___ Exercise input ___

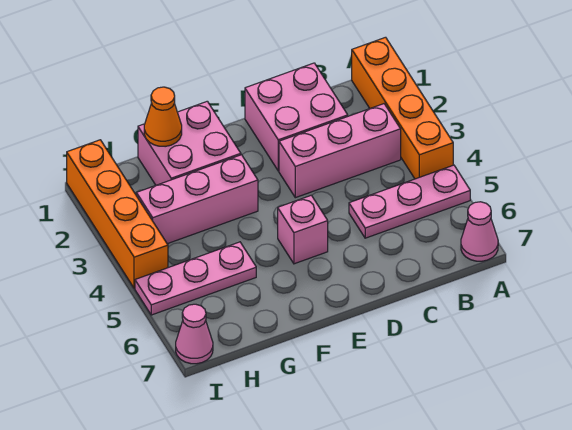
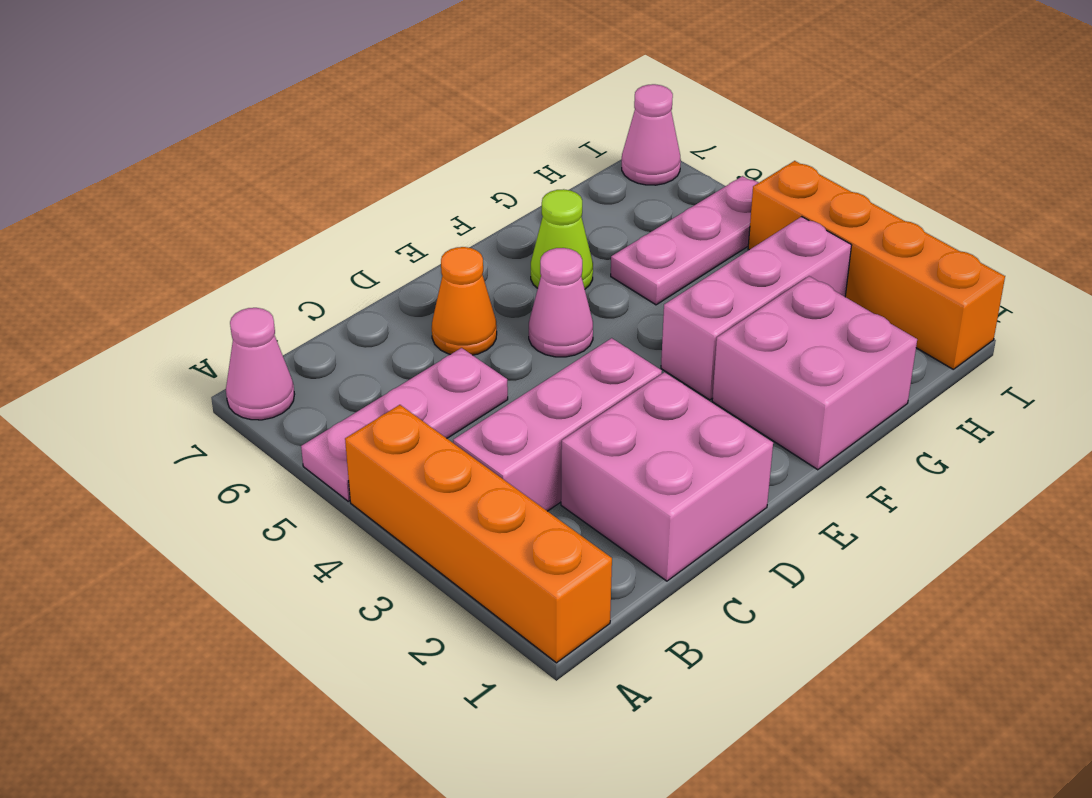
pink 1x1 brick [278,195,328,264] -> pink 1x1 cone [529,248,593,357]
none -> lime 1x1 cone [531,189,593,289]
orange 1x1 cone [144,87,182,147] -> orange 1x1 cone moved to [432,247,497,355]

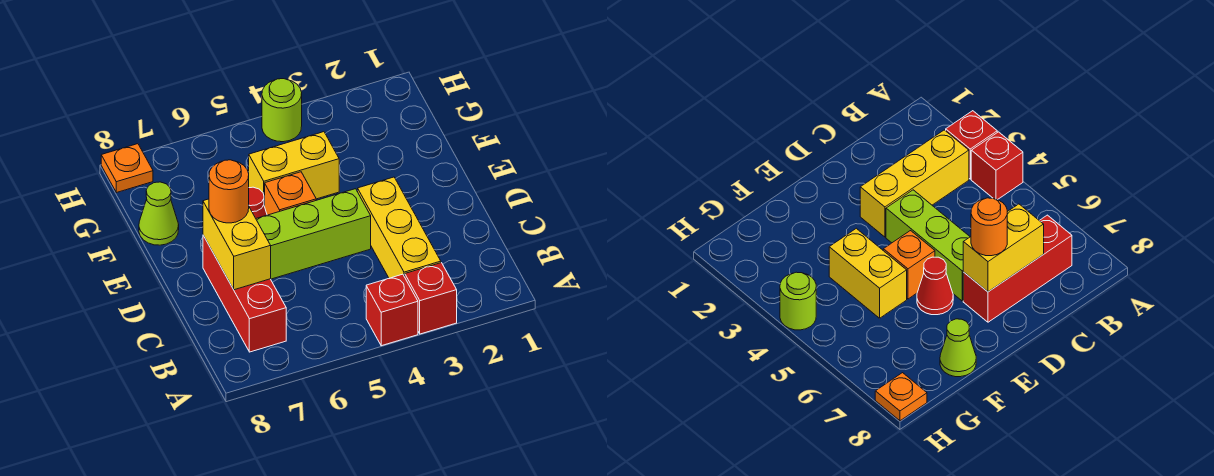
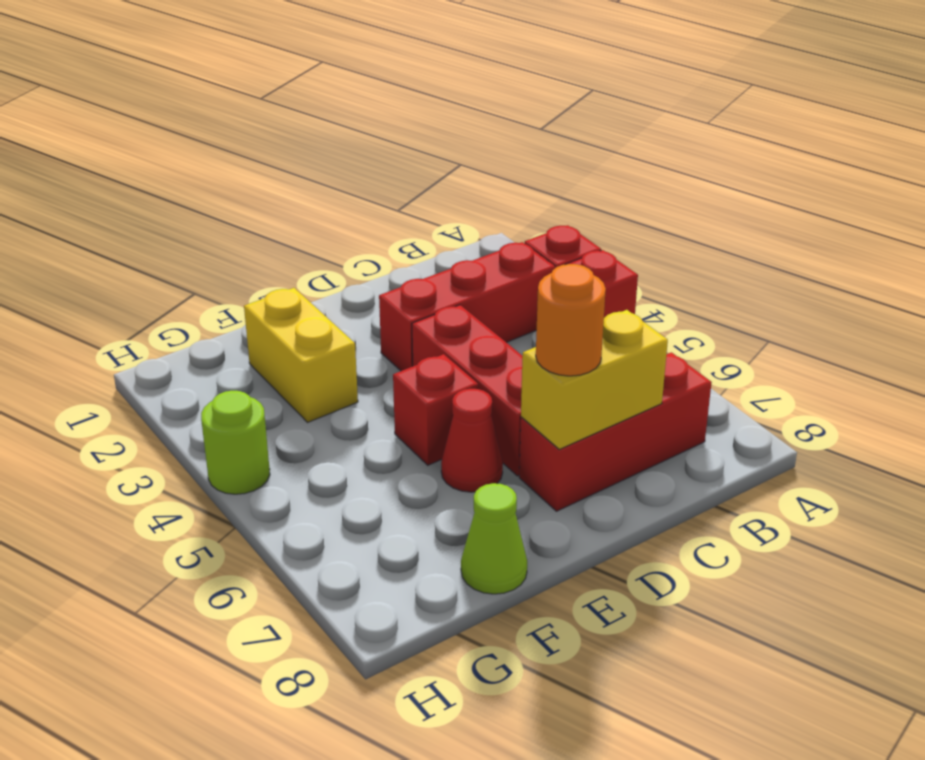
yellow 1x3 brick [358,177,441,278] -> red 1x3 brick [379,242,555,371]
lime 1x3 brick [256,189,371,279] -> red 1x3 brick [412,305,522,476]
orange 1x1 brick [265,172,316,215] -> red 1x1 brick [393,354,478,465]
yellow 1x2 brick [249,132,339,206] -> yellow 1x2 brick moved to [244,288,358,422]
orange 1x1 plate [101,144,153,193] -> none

___
___ Exercise input ___

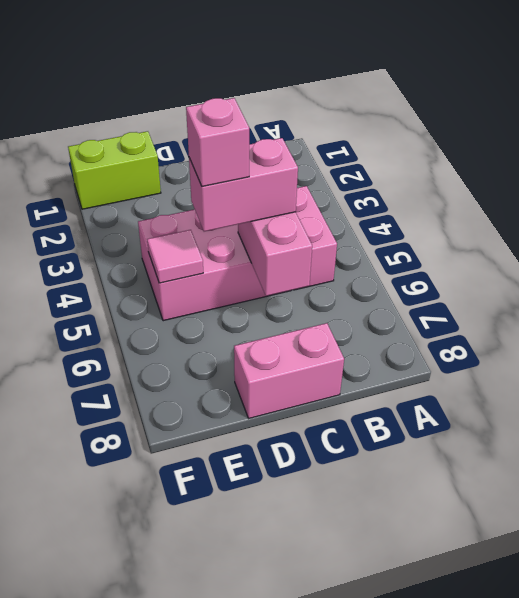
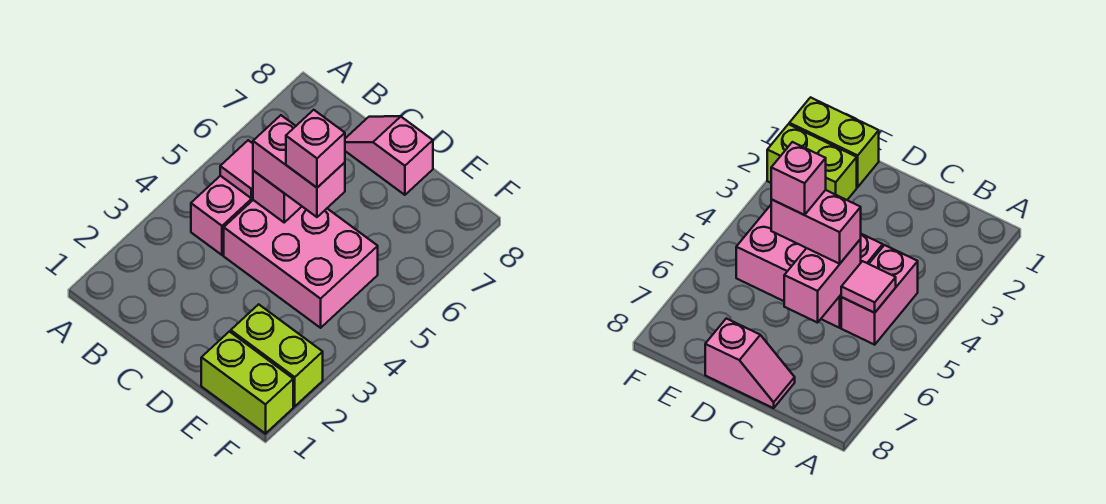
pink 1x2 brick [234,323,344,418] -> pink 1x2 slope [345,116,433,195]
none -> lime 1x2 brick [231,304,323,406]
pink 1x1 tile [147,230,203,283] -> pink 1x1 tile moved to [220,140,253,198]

___

**How to complete this task**
With the pictures omitted, copy the entries above exactly from the line containing "pink 1x1 brick" through the line containing "orange 1x1 plate [101,144,153,193] -> none", both lines included.

**Written reply**
pink 1x1 brick [278,195,328,264] -> pink 1x1 cone [529,248,593,357]
none -> lime 1x1 cone [531,189,593,289]
orange 1x1 cone [144,87,182,147] -> orange 1x1 cone moved to [432,247,497,355]

yellow 1x3 brick [358,177,441,278] -> red 1x3 brick [379,242,555,371]
lime 1x3 brick [256,189,371,279] -> red 1x3 brick [412,305,522,476]
orange 1x1 brick [265,172,316,215] -> red 1x1 brick [393,354,478,465]
yellow 1x2 brick [249,132,339,206] -> yellow 1x2 brick moved to [244,288,358,422]
orange 1x1 plate [101,144,153,193] -> none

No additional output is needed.